═════ Supplied material ═════

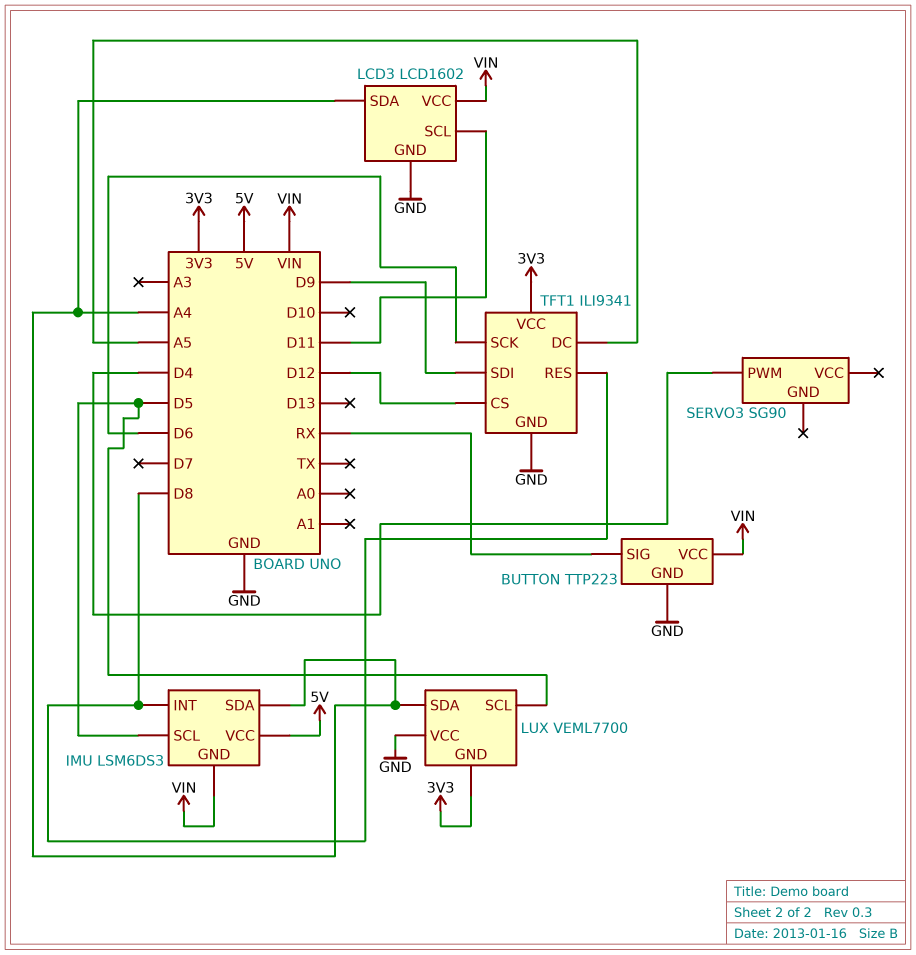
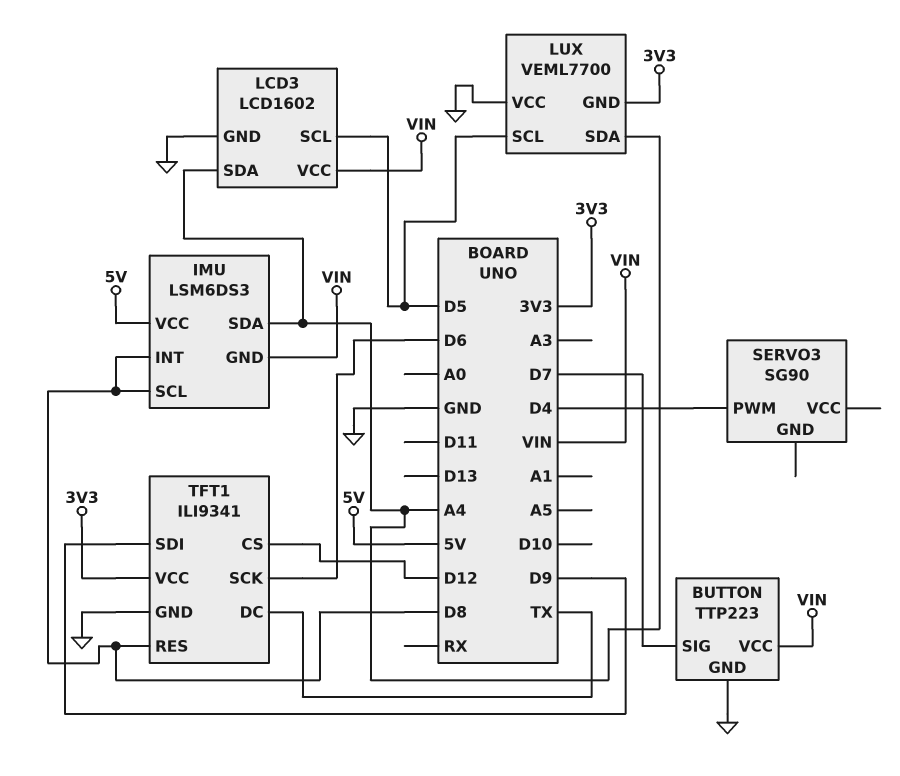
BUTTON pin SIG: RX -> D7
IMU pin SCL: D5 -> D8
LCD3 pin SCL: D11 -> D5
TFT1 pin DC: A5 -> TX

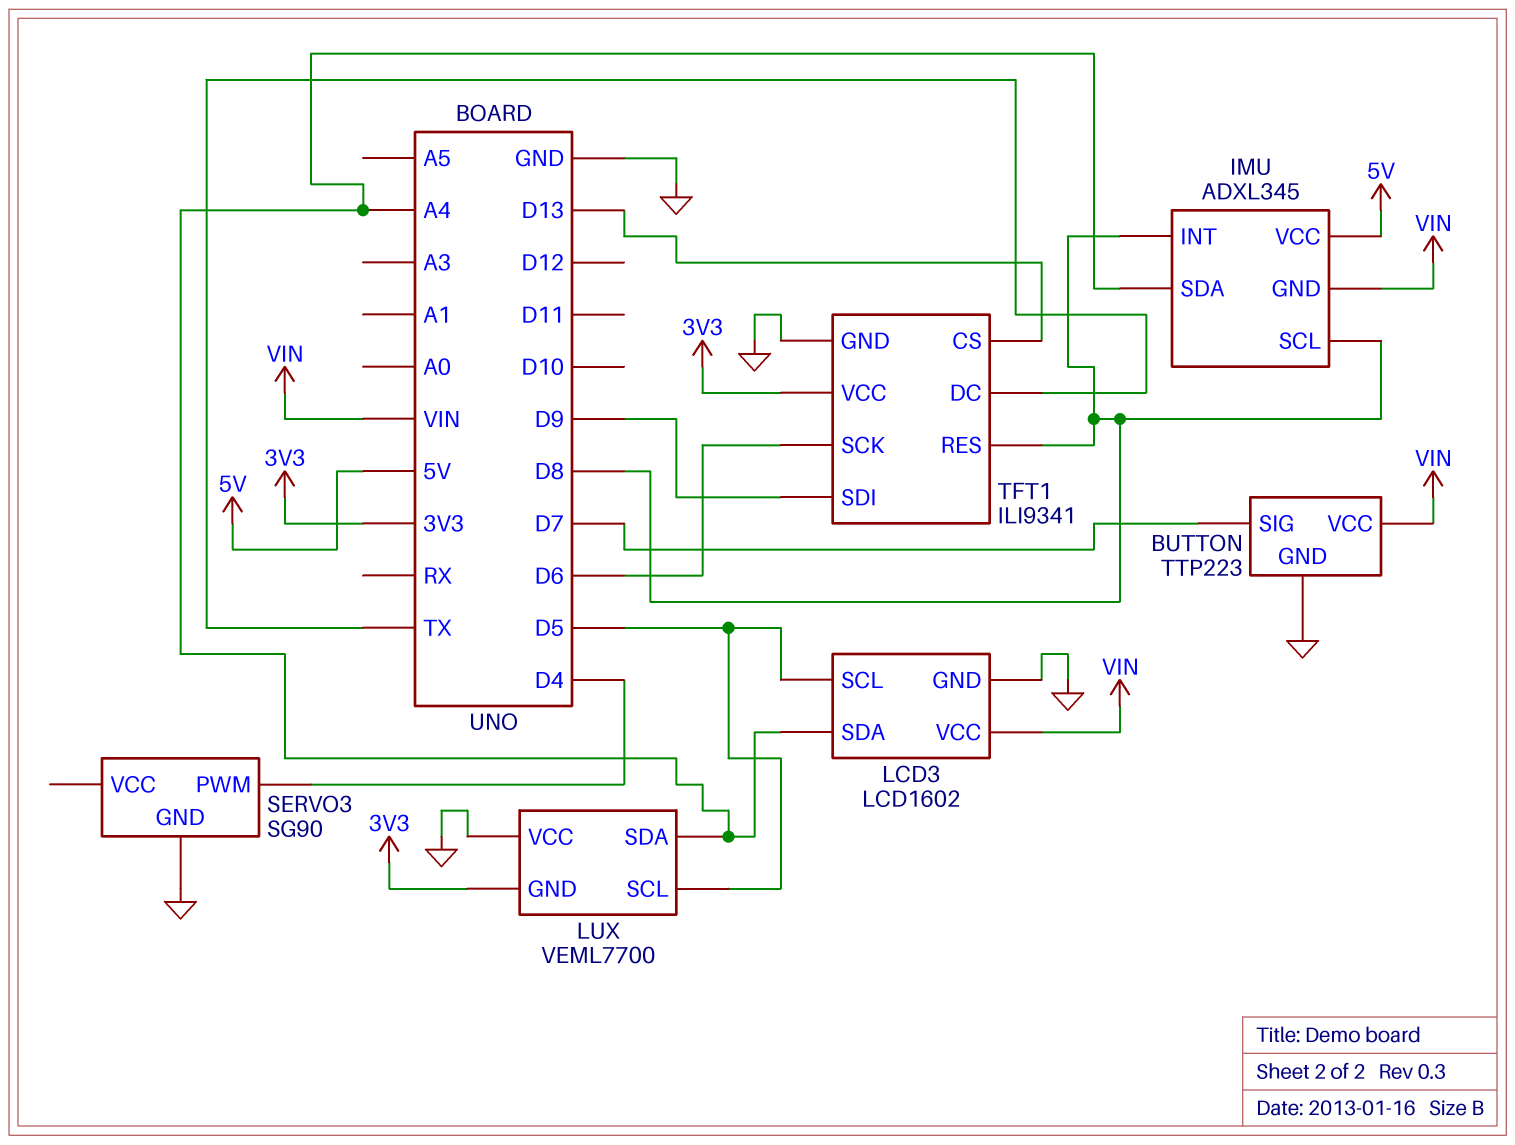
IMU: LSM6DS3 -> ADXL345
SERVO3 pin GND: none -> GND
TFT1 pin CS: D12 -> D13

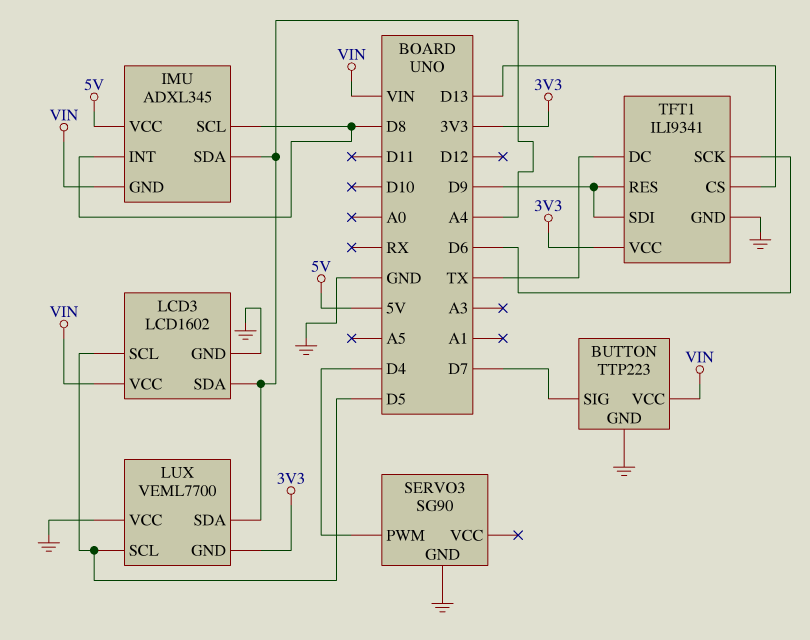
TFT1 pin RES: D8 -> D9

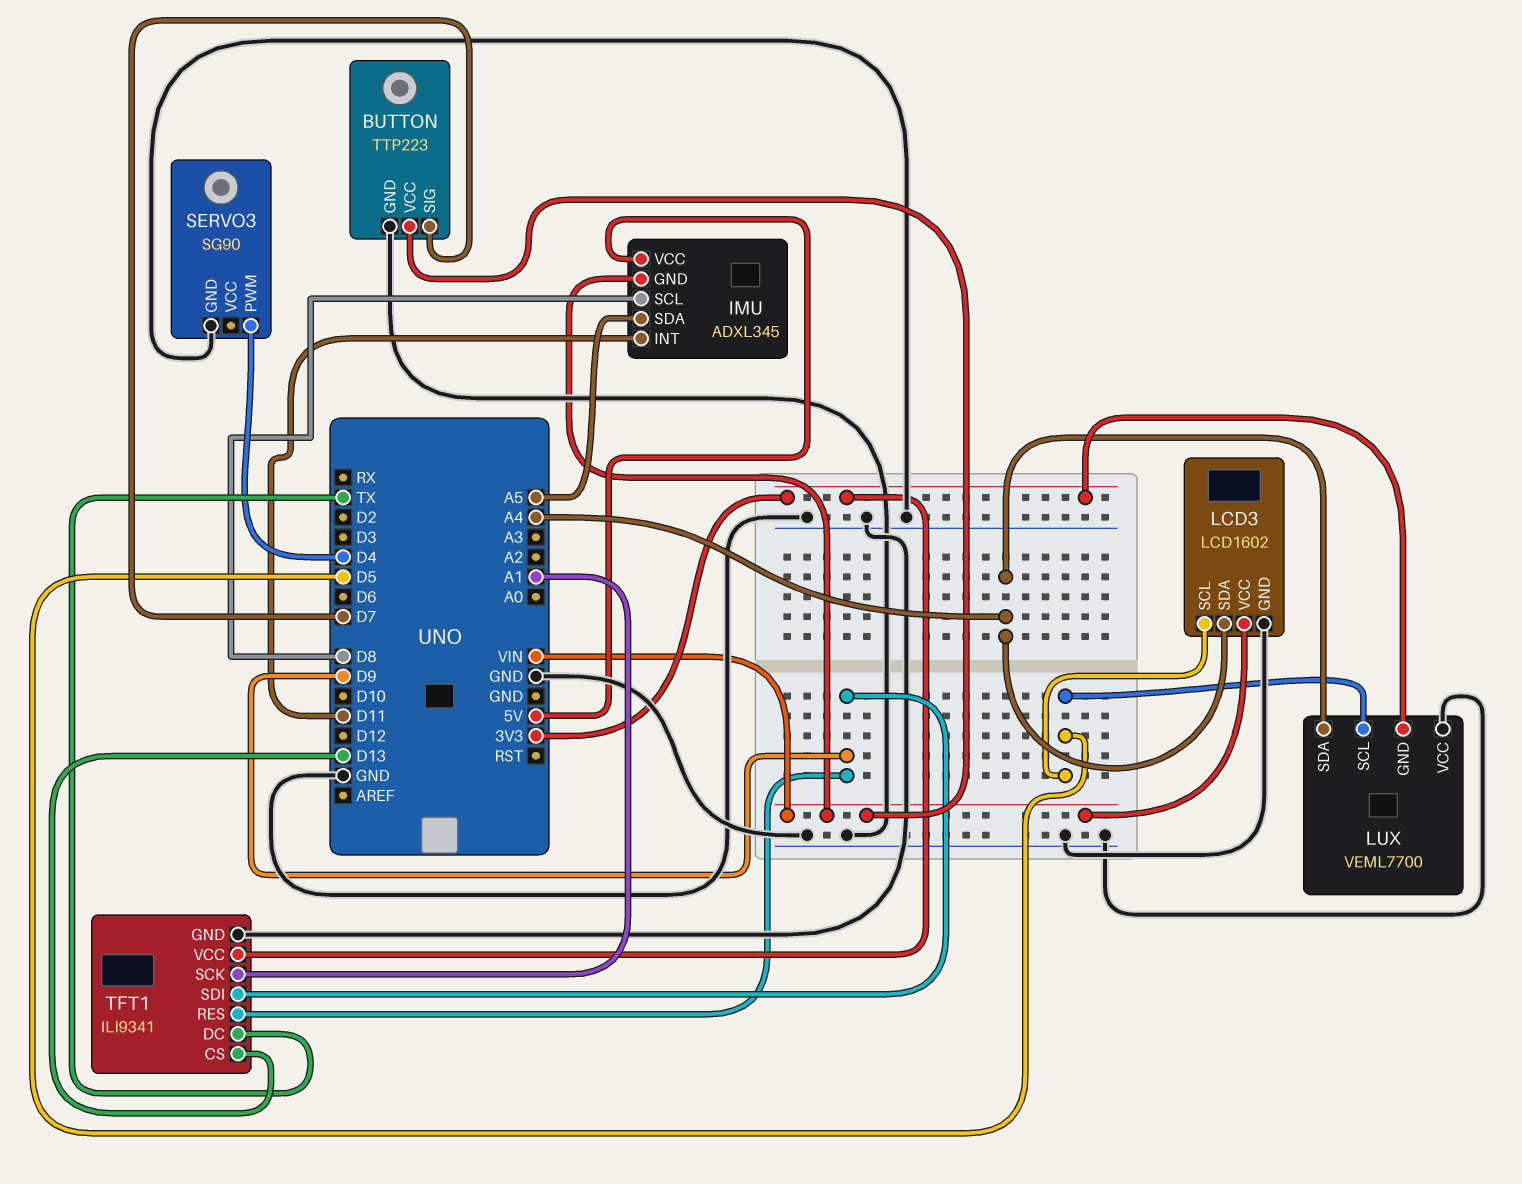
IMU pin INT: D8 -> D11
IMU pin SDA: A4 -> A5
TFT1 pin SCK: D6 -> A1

═════

• Exercise instructions
Transcribe every line from the one with "TFT1 pin DC: A5 -> TX" to the last line of the records above, exactly, excluding pictures.

• Exercise answer
TFT1 pin DC: A5 -> TX

IMU: LSM6DS3 -> ADXL345
SERVO3 pin GND: none -> GND
TFT1 pin CS: D12 -> D13

TFT1 pin RES: D8 -> D9

IMU pin INT: D8 -> D11
IMU pin SDA: A4 -> A5
TFT1 pin SCK: D6 -> A1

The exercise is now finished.